Recorded data
***

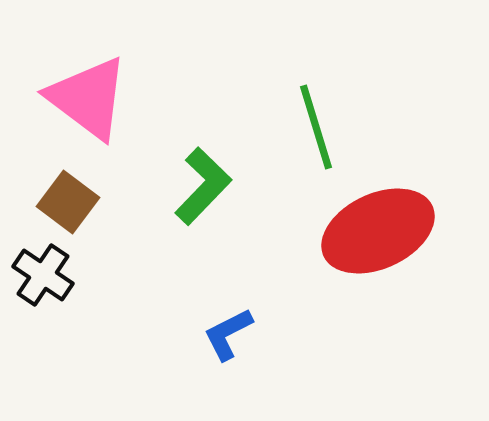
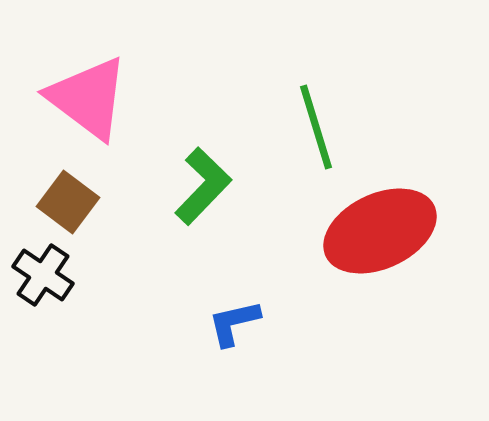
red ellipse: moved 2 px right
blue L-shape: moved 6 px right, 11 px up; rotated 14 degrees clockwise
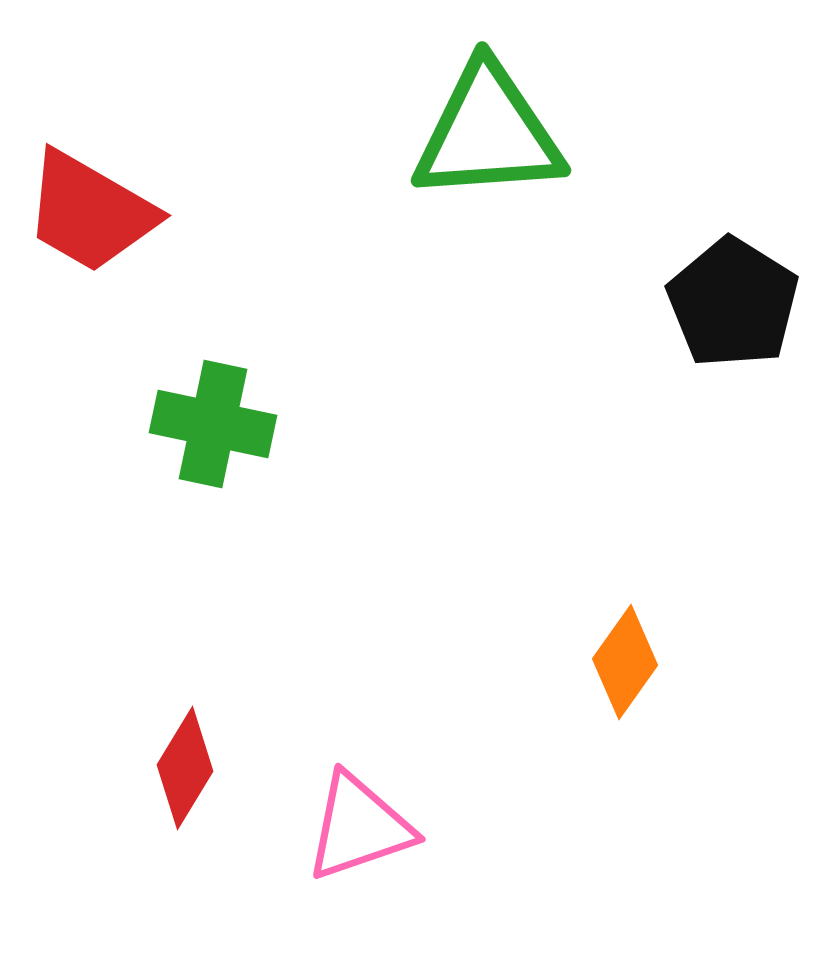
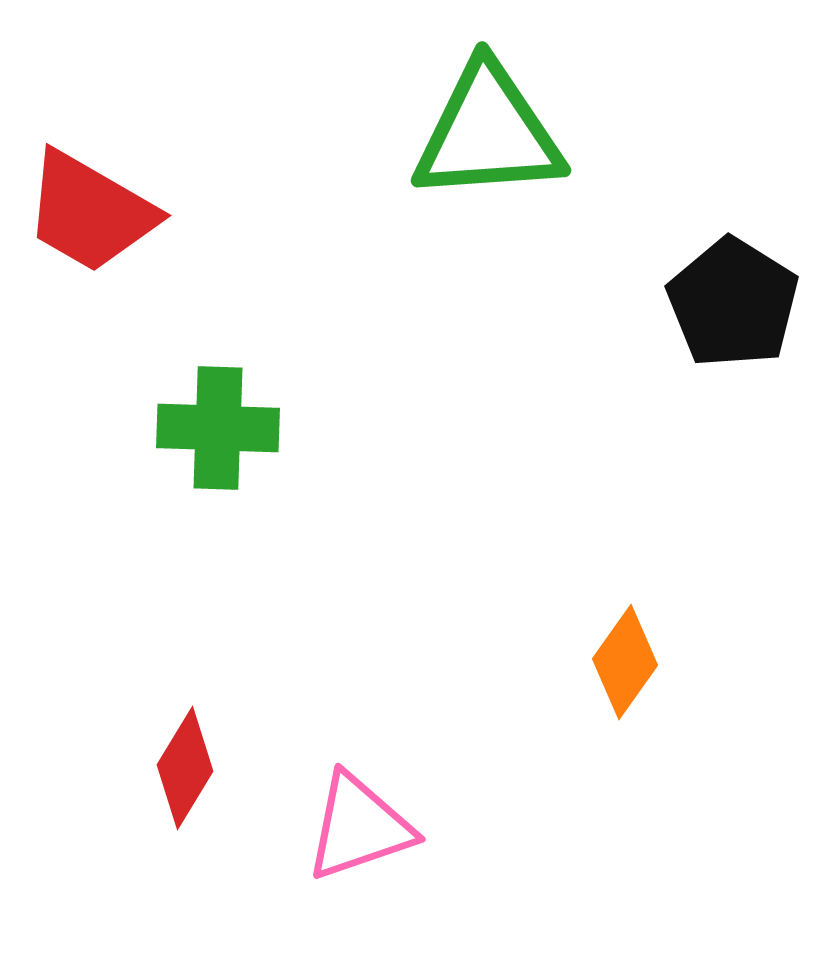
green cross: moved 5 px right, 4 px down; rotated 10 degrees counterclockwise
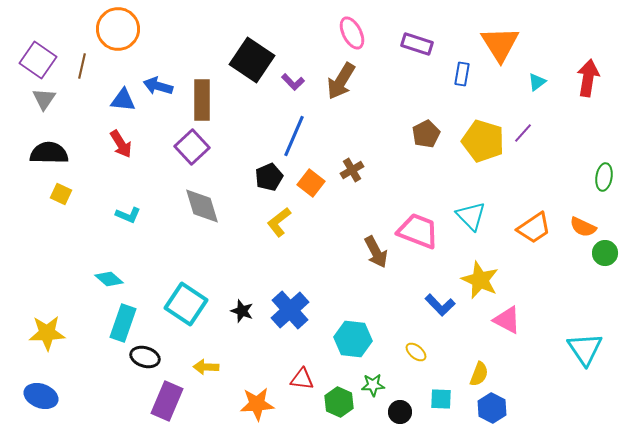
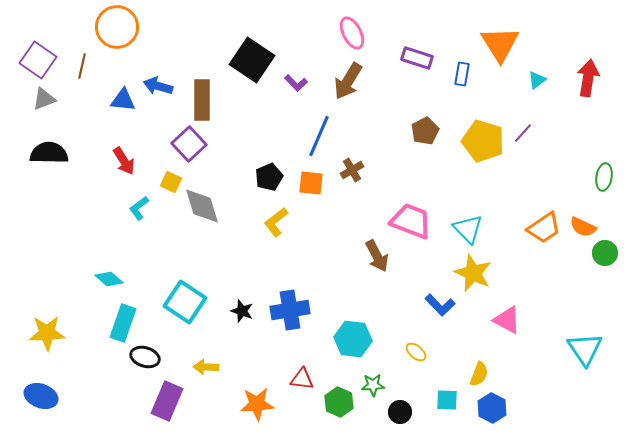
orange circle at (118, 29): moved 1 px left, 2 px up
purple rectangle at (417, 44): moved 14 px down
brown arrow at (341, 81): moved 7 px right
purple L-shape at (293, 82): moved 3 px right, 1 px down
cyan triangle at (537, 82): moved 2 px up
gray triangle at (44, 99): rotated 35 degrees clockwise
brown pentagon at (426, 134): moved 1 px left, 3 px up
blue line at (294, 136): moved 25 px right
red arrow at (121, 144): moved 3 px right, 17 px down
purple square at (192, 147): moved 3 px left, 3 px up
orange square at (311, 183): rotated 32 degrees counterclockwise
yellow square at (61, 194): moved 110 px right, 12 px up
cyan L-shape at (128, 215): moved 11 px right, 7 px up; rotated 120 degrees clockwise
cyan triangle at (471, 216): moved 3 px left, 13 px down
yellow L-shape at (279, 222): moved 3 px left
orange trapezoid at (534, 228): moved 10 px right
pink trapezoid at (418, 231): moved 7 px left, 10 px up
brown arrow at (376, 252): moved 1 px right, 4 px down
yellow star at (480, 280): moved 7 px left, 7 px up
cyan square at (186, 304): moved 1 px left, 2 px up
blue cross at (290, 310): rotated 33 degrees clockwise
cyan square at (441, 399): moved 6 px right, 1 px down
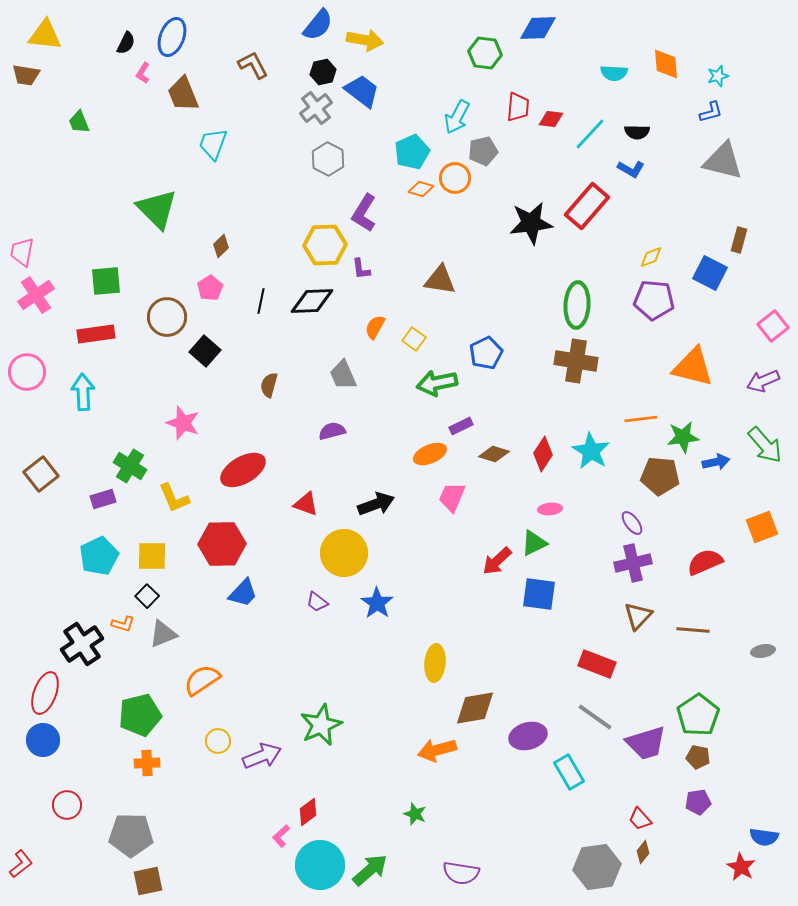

***

Although the records contain pictures, the copy should consist of their text alone, reproduced exactly.

> **Answer space**:
red ellipse: moved 2 px right
blue L-shape: moved 6 px right, 11 px up; rotated 14 degrees clockwise
green cross: moved 5 px right, 4 px down; rotated 10 degrees counterclockwise
orange circle at (118, 29): moved 1 px left, 2 px up
purple rectangle at (417, 44): moved 14 px down
brown arrow at (341, 81): moved 7 px right
purple L-shape at (293, 82): moved 3 px right, 1 px down
cyan triangle at (537, 82): moved 2 px up
gray triangle at (44, 99): rotated 35 degrees clockwise
brown pentagon at (426, 134): moved 1 px left, 3 px up
blue line at (294, 136): moved 25 px right
red arrow at (121, 144): moved 3 px right, 17 px down
purple square at (192, 147): moved 3 px left, 3 px up
orange square at (311, 183): rotated 32 degrees counterclockwise
yellow square at (61, 194): moved 110 px right, 12 px up
cyan L-shape at (128, 215): moved 11 px right, 7 px up; rotated 120 degrees clockwise
cyan triangle at (471, 216): moved 3 px left, 13 px down
yellow L-shape at (279, 222): moved 3 px left
orange trapezoid at (534, 228): moved 10 px right
pink trapezoid at (418, 231): moved 7 px left, 10 px up
brown arrow at (376, 252): moved 1 px right, 4 px down
yellow star at (480, 280): moved 7 px left, 7 px up
cyan square at (186, 304): moved 1 px left, 2 px up
blue cross at (290, 310): rotated 33 degrees clockwise
cyan square at (441, 399): moved 6 px right, 1 px down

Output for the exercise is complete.